Assignment: Among the entries below, only the lines from the one with "The camera went 85 degrees right" through the one with "The camera went 85 degrees left" are to be retyped, exactly and without pictures.

Data provided:
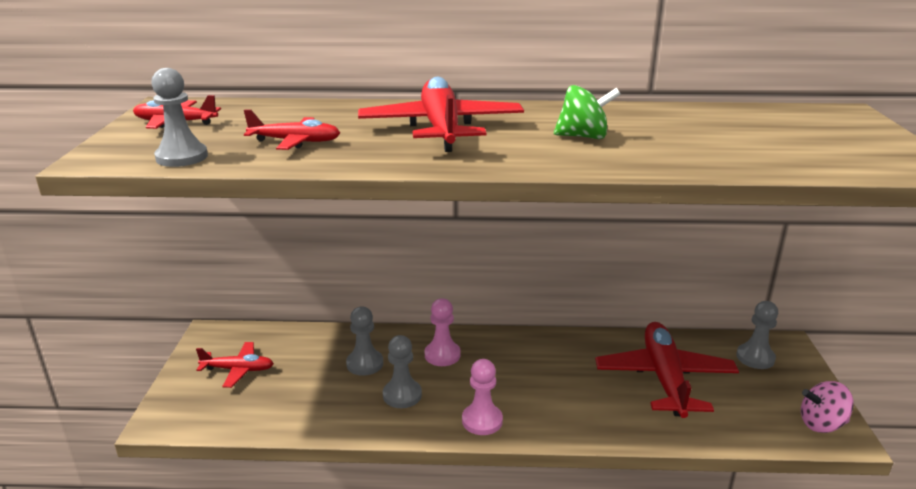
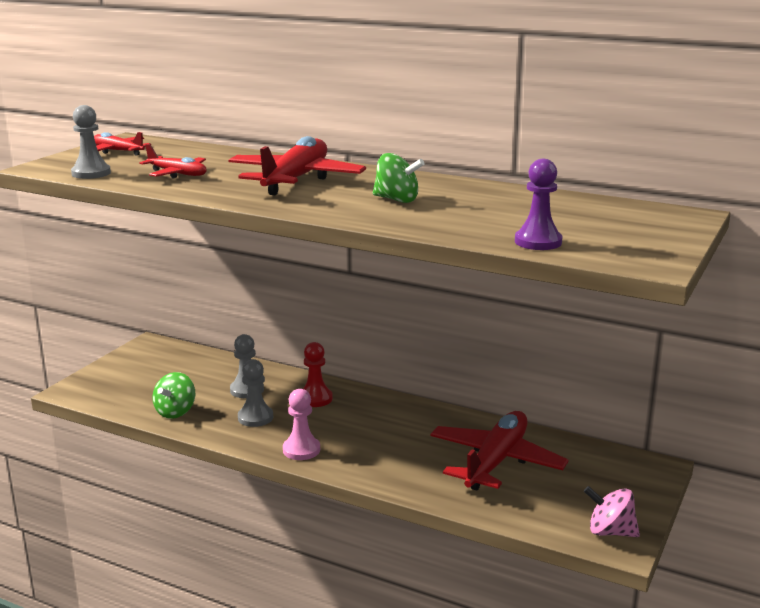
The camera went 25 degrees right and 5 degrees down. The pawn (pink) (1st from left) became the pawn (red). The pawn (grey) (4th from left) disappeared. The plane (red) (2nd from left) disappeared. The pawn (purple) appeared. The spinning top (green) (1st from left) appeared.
--
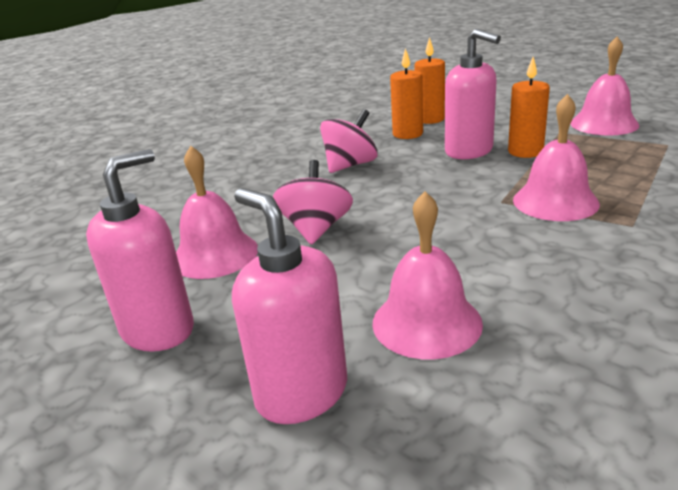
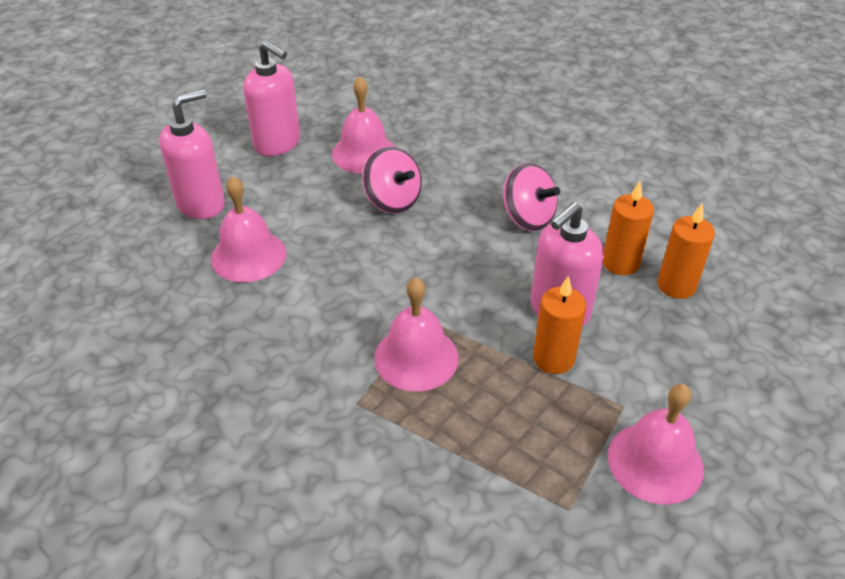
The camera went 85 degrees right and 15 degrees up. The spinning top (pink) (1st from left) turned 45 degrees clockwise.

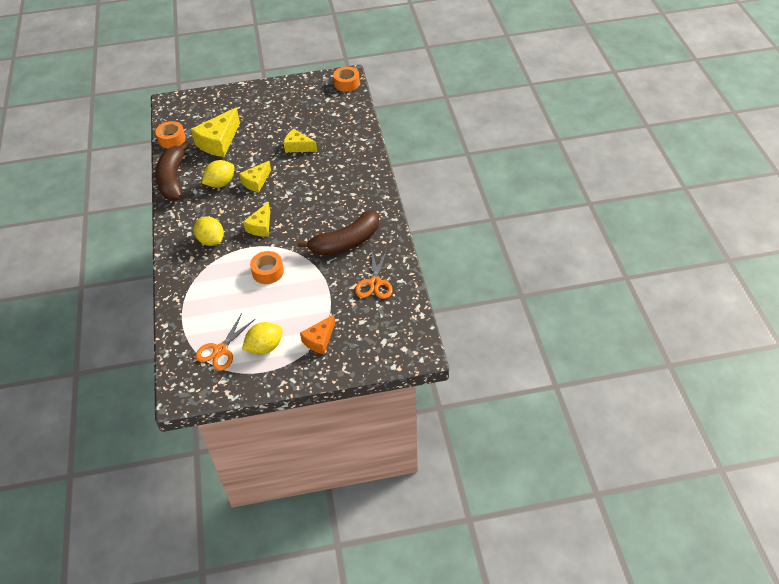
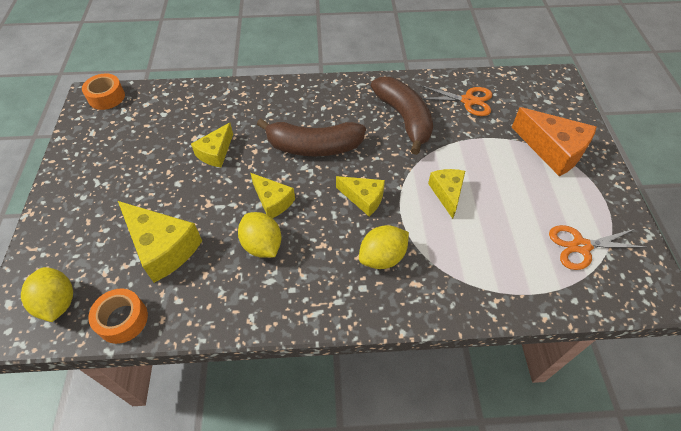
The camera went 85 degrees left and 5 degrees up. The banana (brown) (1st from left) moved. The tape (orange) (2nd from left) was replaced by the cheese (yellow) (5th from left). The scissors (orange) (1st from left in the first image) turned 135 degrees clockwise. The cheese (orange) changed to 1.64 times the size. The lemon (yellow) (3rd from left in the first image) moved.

Expected answer:
The camera went 85 degrees right and 15 degrees up. The spinning top (pink) (1st from left) turned 45 degrees clockwise.

The camera went 85 degrees left and 5 degrees up. The banana (brown) (1st from left) moved. The tape (orange) (2nd from left) was replaced by the cheese (yellow) (5th from left). The scissors (orange) (1st from left in the first image) turned 135 degrees clockwise. The cheese (orange) changed to 1.64 times the size. The lemon (yellow) (3rd from left in the first image) moved.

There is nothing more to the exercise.